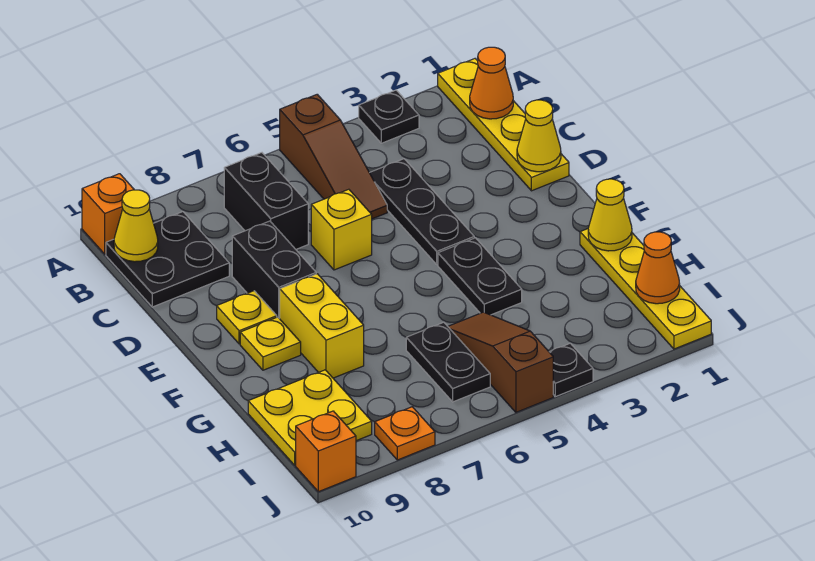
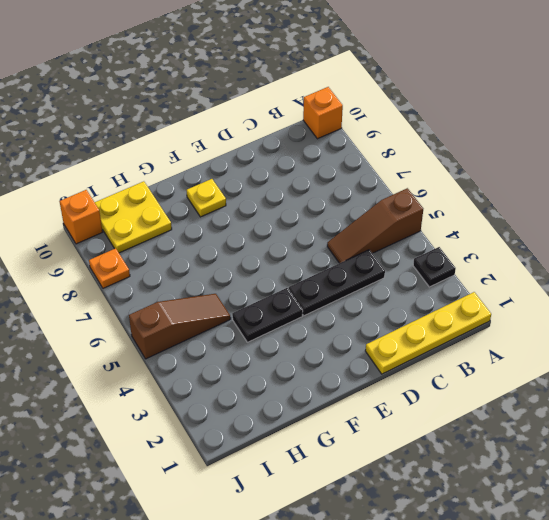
none -> black brick B7:C7 level 1
none -> black plate B9:C10 level 1
none -> yellow brick D6 level 1

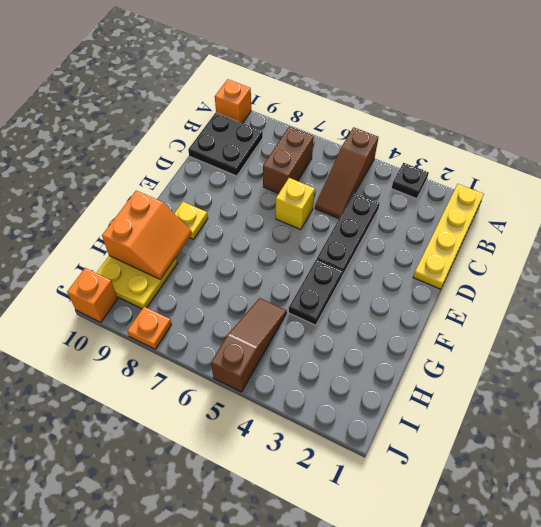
brown brick B7:C7 level 1 -> black brick B7:C7 level 1
orange slope G9:H10 level 2 top 10 -> none
none -> black brick D8:E8 level 1
none -> yellow plate E9 level 1
none -> yellow brick F8:G8 level 1

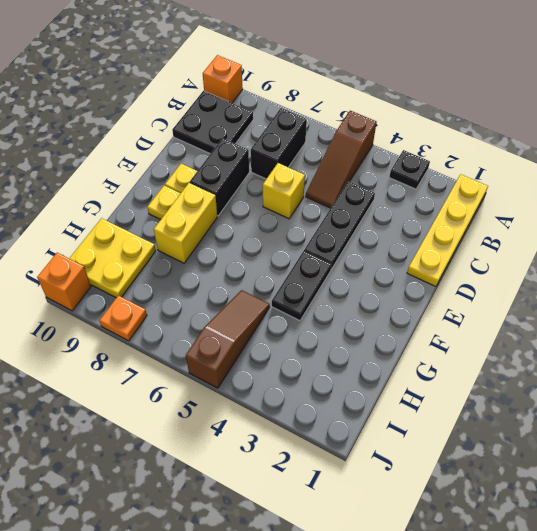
none -> yellow plate G1:J1 level 1
none -> black plate H6:I6 level 1
none -> black plate J4 level 1

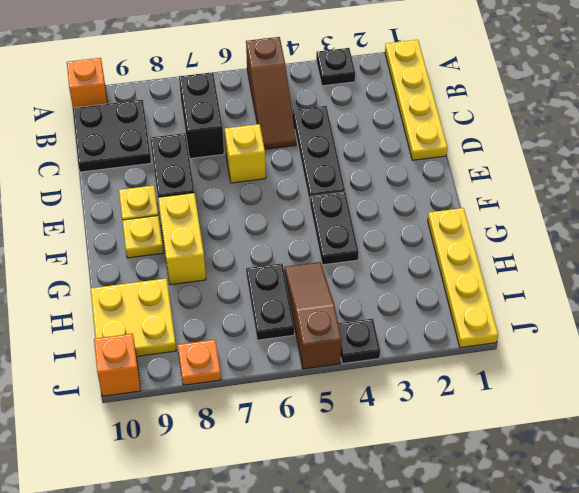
none -> orange cone B1 level 2
none -> yellow cone B10 level 2
none -> yellow cone D1 level 2

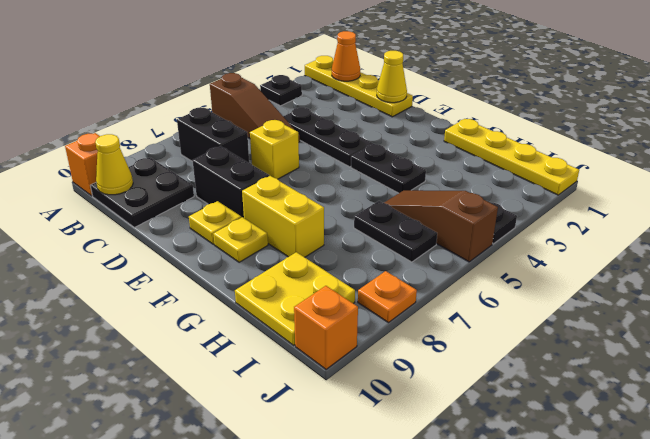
none -> yellow cone G1 level 2
none -> orange cone I1 level 2

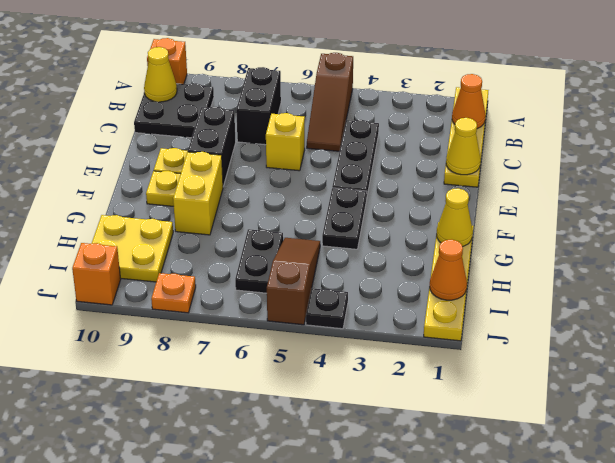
none -> black plate A3 level 1

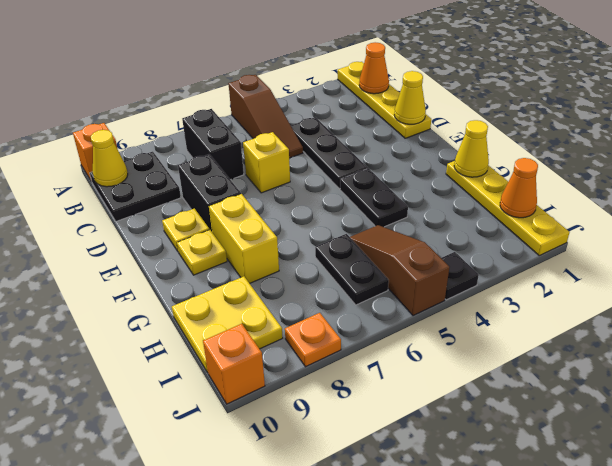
none -> black plate A3 level 1

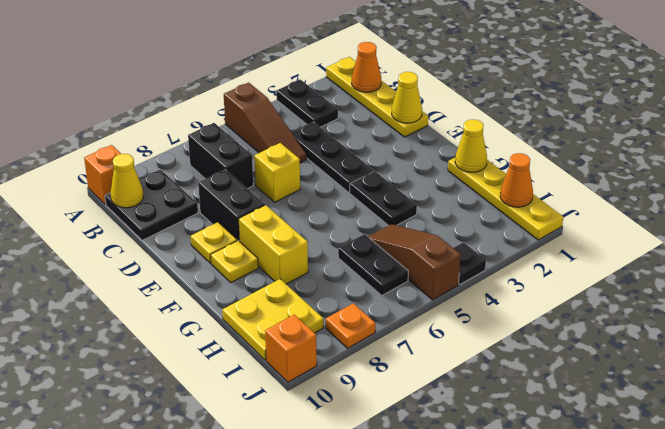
black plate A3:B3 level 1 -> black plate A3 level 1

#### [TASK STATEMENT]
Give an exact copy of the listing above that leaves out every picture.

#### [ANSWER BOX]
none -> black brick B7:C7 level 1
none -> black plate B9:C10 level 1
none -> yellow brick D6 level 1

brown brick B7:C7 level 1 -> black brick B7:C7 level 1
orange slope G9:H10 level 2 top 10 -> none
none -> black brick D8:E8 level 1
none -> yellow plate E9 level 1
none -> yellow brick F8:G8 level 1

none -> yellow plate G1:J1 level 1
none -> black plate H6:I6 level 1
none -> black plate J4 level 1

none -> orange cone B1 level 2
none -> yellow cone B10 level 2
none -> yellow cone D1 level 2

none -> yellow cone G1 level 2
none -> orange cone I1 level 2

none -> black plate A3 level 1

none -> black plate A3 level 1

black plate A3:B3 level 1 -> black plate A3 level 1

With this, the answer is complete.